• Task prompt: Lines from the start of the data through the line containing "(227, 273) = (261, 446): grey" must be given again exactly. Leave the others out.

(Before-and-after object lists)
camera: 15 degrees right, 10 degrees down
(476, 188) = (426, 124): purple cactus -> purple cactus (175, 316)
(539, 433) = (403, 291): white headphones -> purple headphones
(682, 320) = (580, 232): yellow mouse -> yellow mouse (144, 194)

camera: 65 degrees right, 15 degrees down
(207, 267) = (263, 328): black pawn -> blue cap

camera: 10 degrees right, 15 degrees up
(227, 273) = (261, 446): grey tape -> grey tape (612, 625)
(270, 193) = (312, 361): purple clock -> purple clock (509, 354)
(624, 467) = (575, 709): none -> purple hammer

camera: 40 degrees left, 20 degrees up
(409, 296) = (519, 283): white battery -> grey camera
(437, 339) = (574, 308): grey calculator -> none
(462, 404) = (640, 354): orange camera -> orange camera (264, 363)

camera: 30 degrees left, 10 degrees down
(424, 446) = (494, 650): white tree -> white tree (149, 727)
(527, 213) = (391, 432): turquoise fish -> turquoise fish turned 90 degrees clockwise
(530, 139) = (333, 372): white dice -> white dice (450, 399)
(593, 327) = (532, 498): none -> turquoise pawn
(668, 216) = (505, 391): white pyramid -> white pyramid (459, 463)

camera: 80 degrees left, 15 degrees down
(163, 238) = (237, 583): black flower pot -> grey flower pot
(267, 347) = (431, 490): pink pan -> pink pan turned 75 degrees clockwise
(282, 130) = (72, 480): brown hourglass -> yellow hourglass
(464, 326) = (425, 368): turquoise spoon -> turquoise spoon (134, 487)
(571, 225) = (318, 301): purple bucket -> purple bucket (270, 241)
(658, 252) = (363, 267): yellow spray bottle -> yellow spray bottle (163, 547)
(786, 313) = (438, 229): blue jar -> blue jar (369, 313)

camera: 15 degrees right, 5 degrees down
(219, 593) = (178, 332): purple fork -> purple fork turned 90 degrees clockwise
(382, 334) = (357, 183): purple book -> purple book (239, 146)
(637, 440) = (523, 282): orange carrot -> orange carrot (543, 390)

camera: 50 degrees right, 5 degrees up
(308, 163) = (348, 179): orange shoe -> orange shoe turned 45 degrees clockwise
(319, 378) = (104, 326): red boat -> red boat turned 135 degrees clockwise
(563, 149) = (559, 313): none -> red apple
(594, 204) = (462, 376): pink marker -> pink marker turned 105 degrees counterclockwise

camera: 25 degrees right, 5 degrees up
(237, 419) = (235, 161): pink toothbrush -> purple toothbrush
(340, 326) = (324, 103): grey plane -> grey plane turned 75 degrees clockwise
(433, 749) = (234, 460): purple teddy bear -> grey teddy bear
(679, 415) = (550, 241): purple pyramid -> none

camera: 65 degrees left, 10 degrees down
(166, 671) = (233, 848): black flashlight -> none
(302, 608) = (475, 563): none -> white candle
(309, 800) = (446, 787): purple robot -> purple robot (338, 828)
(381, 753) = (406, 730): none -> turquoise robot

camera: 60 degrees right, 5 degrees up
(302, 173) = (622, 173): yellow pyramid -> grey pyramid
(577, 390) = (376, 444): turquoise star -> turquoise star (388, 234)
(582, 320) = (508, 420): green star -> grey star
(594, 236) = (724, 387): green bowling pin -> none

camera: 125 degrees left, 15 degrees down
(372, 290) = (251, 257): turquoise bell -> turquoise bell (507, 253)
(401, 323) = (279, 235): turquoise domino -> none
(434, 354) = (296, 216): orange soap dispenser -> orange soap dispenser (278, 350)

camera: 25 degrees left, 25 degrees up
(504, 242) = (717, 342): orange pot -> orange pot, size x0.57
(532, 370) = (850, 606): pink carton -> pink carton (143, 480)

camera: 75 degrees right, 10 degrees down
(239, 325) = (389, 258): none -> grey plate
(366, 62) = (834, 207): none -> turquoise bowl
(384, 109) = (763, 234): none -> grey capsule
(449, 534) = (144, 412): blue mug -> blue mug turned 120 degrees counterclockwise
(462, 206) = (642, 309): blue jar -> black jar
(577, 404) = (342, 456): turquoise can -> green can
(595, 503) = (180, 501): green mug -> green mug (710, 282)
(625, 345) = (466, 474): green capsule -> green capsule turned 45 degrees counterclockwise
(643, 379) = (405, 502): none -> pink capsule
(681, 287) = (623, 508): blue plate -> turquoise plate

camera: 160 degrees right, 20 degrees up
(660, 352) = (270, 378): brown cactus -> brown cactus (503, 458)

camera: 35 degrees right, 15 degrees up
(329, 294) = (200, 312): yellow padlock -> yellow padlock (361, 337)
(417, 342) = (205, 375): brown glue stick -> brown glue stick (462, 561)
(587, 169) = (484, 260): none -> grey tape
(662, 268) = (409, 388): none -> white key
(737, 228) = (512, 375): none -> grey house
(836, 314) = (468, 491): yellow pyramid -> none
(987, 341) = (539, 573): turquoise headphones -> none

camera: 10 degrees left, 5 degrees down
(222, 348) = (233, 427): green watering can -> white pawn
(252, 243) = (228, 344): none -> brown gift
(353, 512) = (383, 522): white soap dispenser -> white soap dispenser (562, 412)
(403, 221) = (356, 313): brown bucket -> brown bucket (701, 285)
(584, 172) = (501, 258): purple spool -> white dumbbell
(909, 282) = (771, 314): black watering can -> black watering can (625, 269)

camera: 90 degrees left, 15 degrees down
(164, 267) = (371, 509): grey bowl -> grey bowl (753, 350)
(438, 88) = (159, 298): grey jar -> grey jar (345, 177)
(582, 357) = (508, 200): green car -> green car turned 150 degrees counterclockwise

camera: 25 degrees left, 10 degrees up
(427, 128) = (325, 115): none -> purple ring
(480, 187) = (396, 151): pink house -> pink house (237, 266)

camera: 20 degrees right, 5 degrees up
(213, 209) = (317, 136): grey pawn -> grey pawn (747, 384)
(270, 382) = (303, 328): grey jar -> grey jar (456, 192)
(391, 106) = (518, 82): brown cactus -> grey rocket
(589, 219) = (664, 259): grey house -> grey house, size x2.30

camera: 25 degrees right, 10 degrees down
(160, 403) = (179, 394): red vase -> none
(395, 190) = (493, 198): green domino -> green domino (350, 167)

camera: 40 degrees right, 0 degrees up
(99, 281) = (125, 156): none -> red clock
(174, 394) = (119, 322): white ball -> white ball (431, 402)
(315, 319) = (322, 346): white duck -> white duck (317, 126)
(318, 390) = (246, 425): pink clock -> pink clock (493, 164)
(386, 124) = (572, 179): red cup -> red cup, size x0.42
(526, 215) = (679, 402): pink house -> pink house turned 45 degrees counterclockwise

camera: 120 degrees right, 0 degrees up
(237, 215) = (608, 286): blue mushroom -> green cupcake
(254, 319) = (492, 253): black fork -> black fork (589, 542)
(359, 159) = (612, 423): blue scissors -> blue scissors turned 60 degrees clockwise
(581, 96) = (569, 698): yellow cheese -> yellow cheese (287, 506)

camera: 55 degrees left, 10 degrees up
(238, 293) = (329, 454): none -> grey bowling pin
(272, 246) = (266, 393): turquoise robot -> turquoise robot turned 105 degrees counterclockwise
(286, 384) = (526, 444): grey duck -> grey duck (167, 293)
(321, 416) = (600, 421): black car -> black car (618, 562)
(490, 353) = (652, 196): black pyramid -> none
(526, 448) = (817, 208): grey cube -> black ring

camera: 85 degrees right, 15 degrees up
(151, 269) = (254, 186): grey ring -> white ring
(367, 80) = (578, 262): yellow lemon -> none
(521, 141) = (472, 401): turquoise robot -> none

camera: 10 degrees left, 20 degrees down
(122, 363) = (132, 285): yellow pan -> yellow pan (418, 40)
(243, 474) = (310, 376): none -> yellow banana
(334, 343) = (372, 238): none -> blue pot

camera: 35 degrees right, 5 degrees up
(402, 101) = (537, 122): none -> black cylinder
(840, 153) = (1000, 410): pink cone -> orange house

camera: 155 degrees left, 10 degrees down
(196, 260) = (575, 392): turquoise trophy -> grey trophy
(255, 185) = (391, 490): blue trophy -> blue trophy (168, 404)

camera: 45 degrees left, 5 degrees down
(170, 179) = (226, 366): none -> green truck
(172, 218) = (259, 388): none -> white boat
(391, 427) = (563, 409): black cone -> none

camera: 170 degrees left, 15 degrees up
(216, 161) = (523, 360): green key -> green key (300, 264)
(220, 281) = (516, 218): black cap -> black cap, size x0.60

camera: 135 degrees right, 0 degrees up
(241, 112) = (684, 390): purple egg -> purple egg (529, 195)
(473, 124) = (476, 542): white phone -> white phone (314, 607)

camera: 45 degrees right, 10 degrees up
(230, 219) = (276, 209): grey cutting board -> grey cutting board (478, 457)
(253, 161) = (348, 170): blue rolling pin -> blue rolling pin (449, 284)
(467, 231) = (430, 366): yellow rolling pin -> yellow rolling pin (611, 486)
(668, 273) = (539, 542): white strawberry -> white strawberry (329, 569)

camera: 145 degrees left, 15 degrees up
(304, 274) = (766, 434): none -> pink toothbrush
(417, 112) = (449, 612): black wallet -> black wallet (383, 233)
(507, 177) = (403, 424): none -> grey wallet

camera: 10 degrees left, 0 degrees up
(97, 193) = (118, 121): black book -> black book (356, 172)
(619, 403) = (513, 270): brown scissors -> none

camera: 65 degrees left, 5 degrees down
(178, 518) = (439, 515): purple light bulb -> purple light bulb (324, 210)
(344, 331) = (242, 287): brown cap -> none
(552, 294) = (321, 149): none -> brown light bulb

• Output of the task:
camera: 15 degrees right, 10 degrees down
(476, 188) = (426, 124): purple cactus -> purple cactus (175, 316)
(539, 433) = (403, 291): white headphones -> purple headphones
(682, 320) = (580, 232): yellow mouse -> yellow mouse (144, 194)

camera: 65 degrees right, 15 degrees down
(207, 267) = (263, 328): black pawn -> blue cap

camera: 10 degrees right, 15 degrees up
(227, 273) = (261, 446): grey tape -> grey tape (612, 625)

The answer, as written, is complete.